Structured diff data
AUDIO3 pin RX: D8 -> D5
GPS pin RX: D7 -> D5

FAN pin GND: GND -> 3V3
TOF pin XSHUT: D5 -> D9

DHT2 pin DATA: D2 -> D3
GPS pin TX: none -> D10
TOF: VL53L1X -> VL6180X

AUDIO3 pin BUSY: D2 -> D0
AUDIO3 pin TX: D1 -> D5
* * *
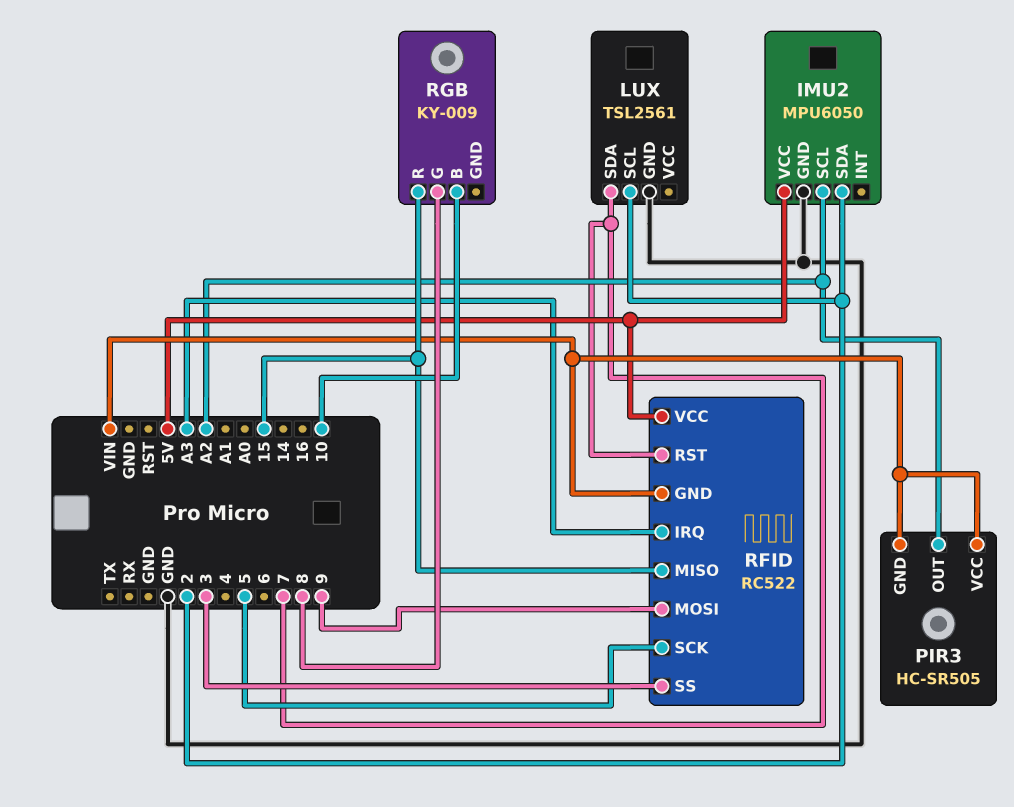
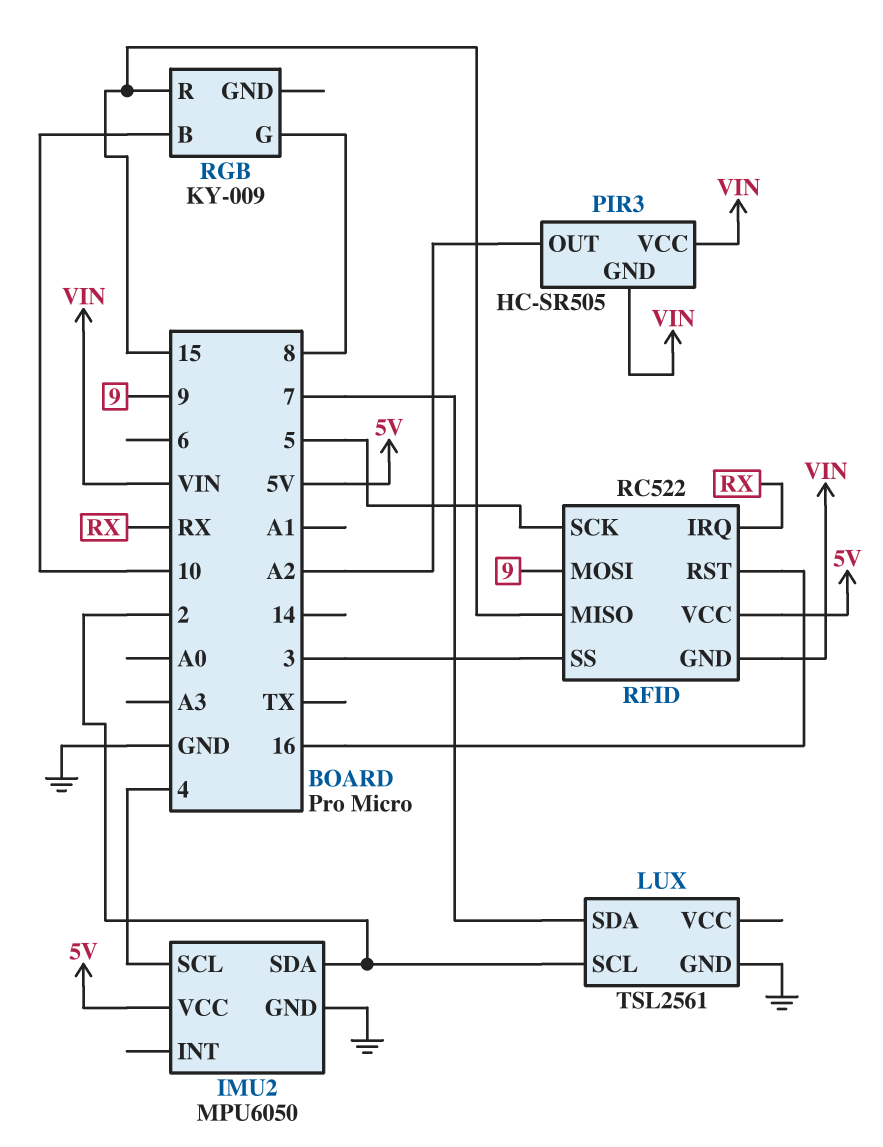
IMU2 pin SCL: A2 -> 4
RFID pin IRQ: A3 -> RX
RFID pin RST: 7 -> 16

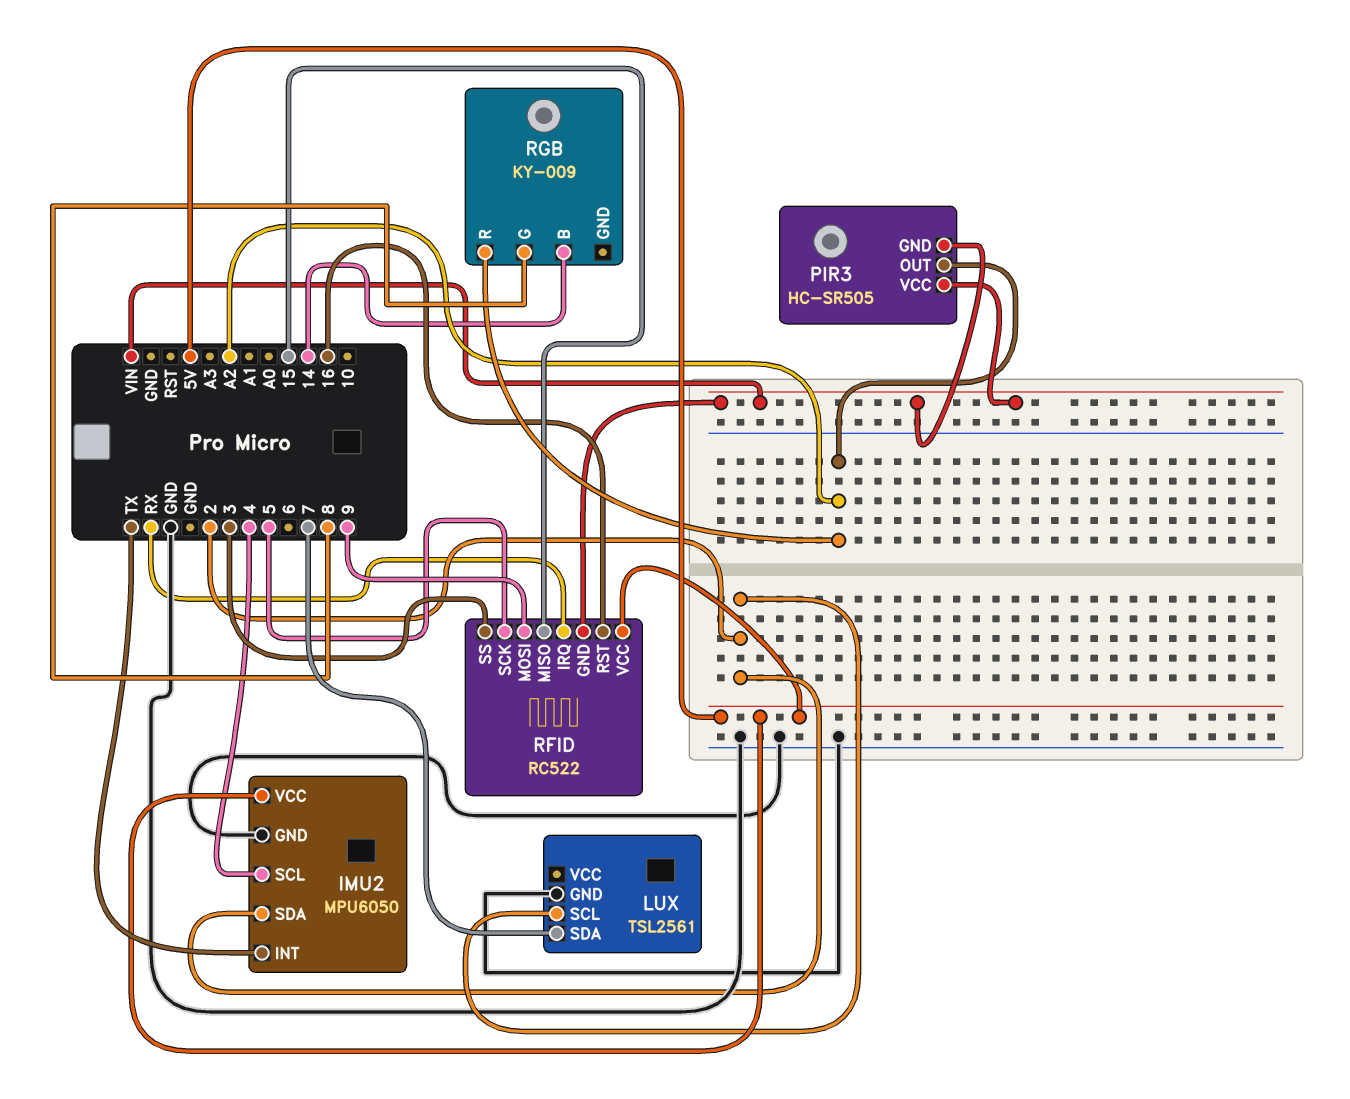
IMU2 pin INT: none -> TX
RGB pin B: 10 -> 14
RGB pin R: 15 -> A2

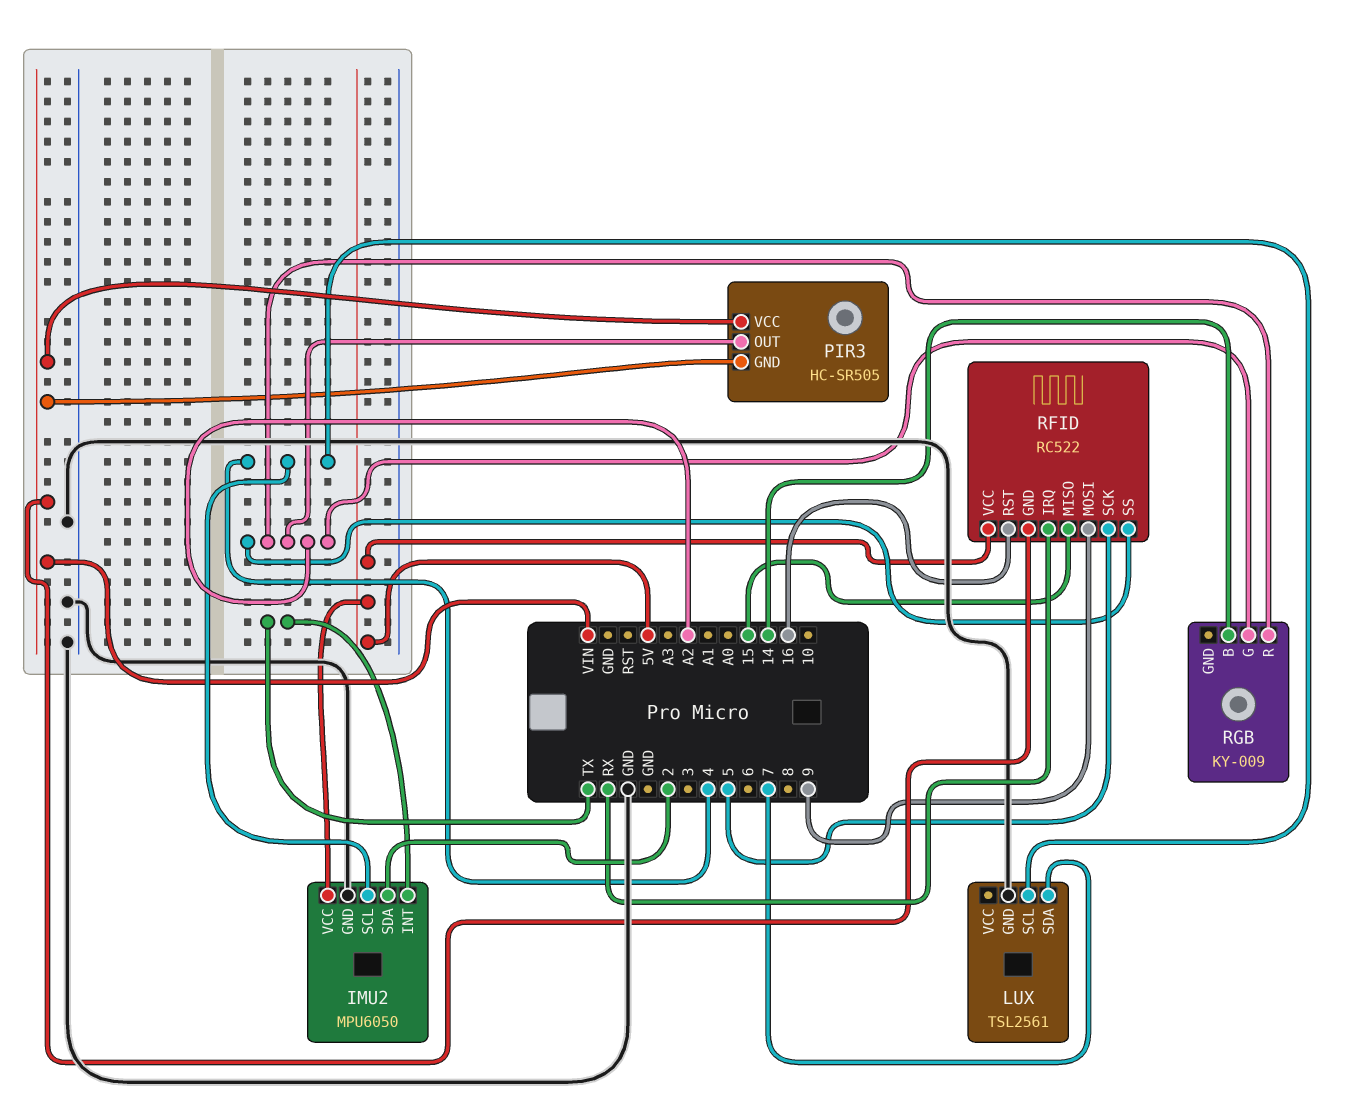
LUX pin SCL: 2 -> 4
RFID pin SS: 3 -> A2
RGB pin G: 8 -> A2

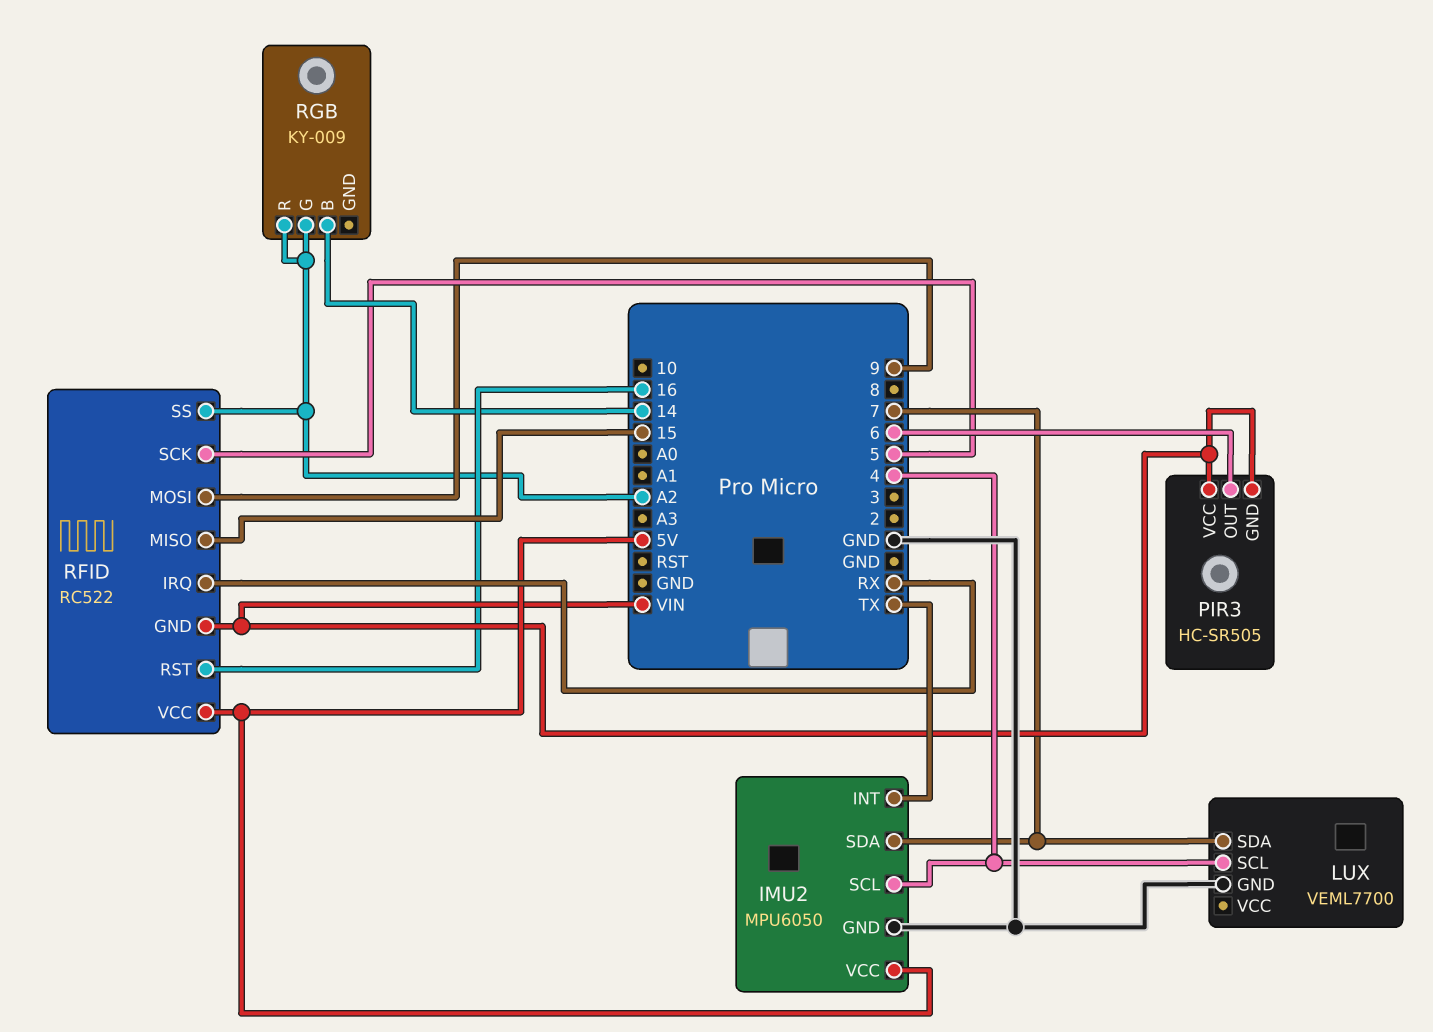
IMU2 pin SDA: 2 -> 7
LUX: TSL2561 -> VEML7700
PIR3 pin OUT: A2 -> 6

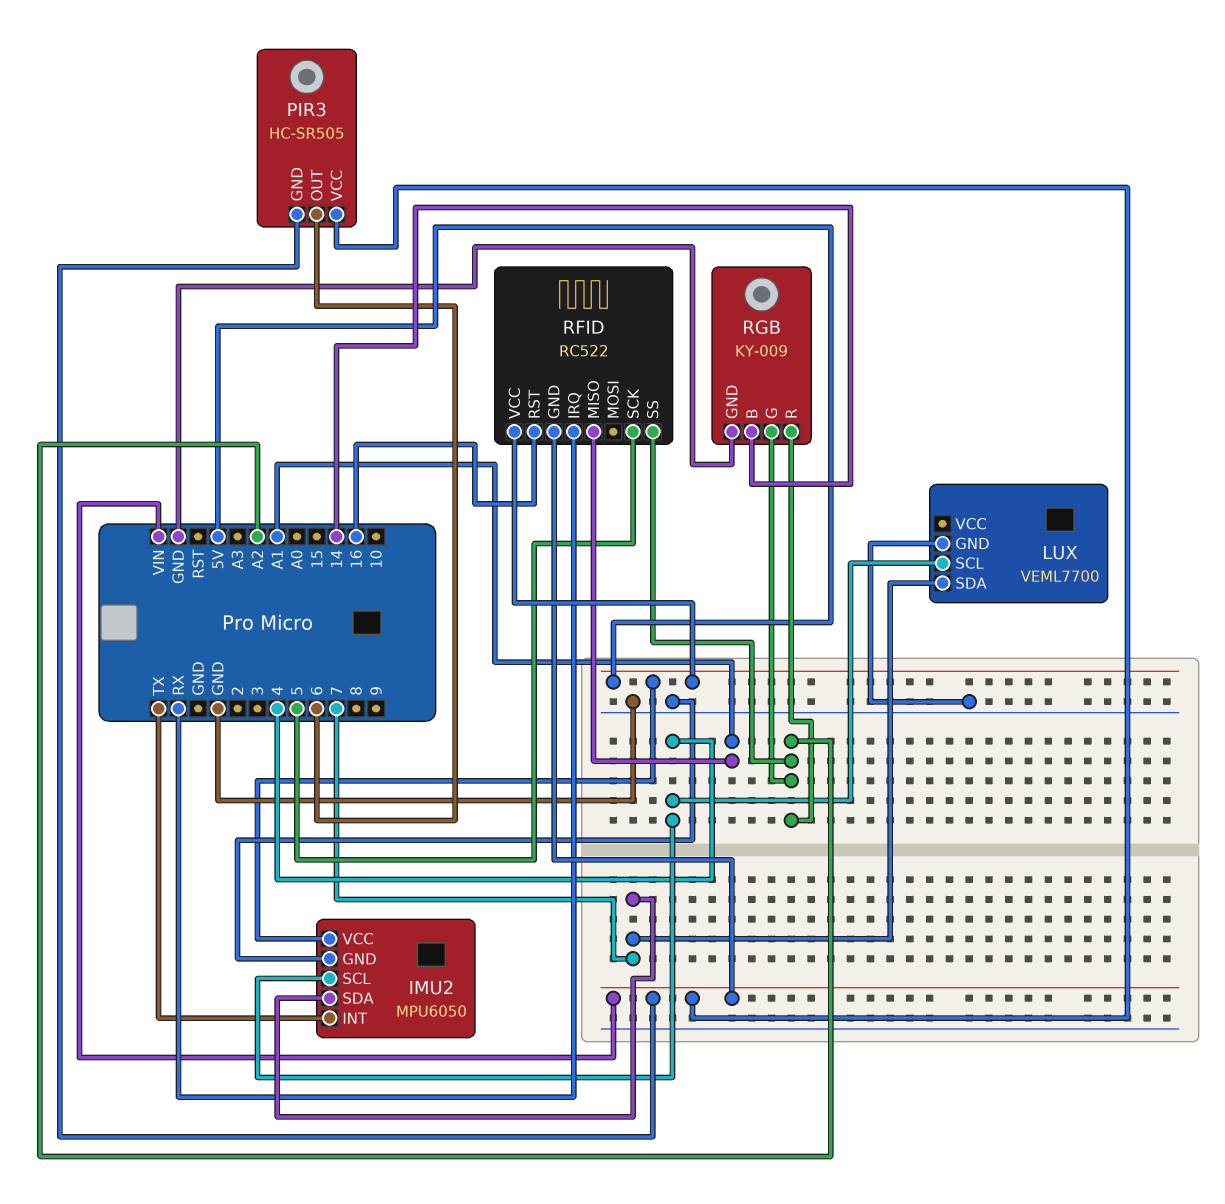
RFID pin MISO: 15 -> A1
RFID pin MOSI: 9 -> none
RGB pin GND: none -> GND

**Work order**. Wherever a line in the data above contains the word "none", copy that line.

**Output below**.
GPS pin TX: none -> D10
IMU2 pin INT: none -> TX
RFID pin MOSI: 9 -> none
RGB pin GND: none -> GND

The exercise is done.